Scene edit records
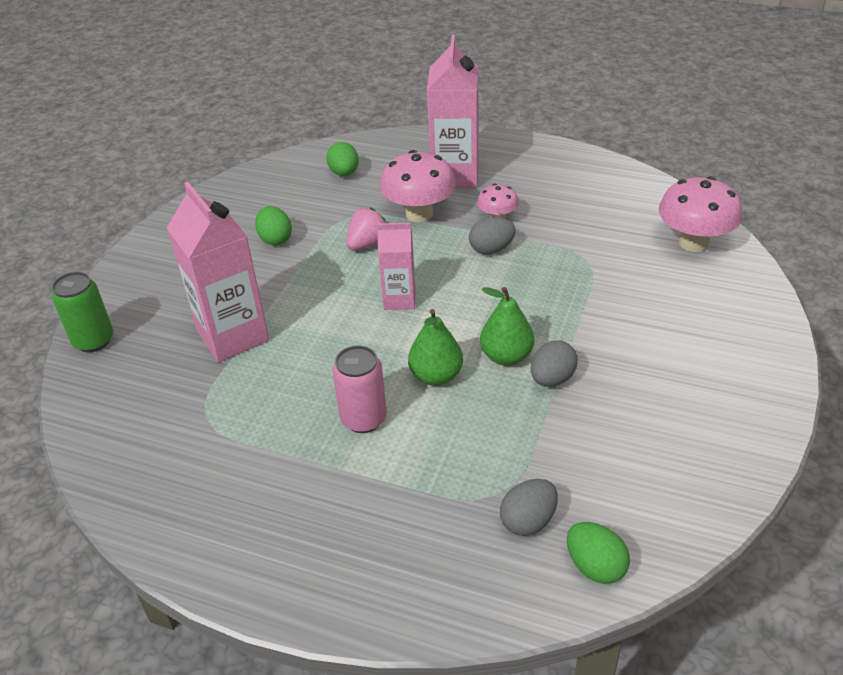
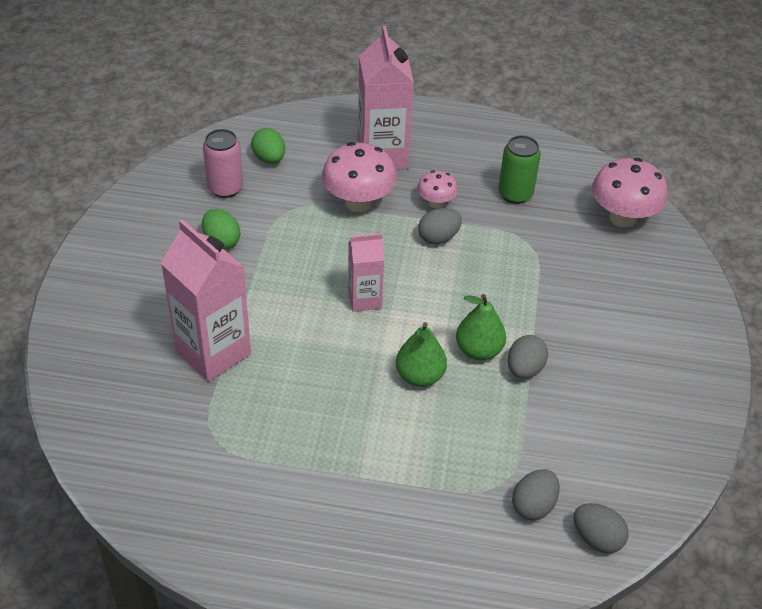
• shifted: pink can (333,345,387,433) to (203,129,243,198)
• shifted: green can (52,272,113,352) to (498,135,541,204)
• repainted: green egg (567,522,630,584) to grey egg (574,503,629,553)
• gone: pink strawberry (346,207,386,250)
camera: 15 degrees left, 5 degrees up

_WORK REQUIRED_:
Output every entry verbatim. Pictures do not belong in the copy.

_SOLUTION TO THIS PROBLEM_:
• shifted: pink can (333,345,387,433) to (203,129,243,198)
• shifted: green can (52,272,113,352) to (498,135,541,204)
• repainted: green egg (567,522,630,584) to grey egg (574,503,629,553)
• gone: pink strawberry (346,207,386,250)
camera: 15 degrees left, 5 degrees up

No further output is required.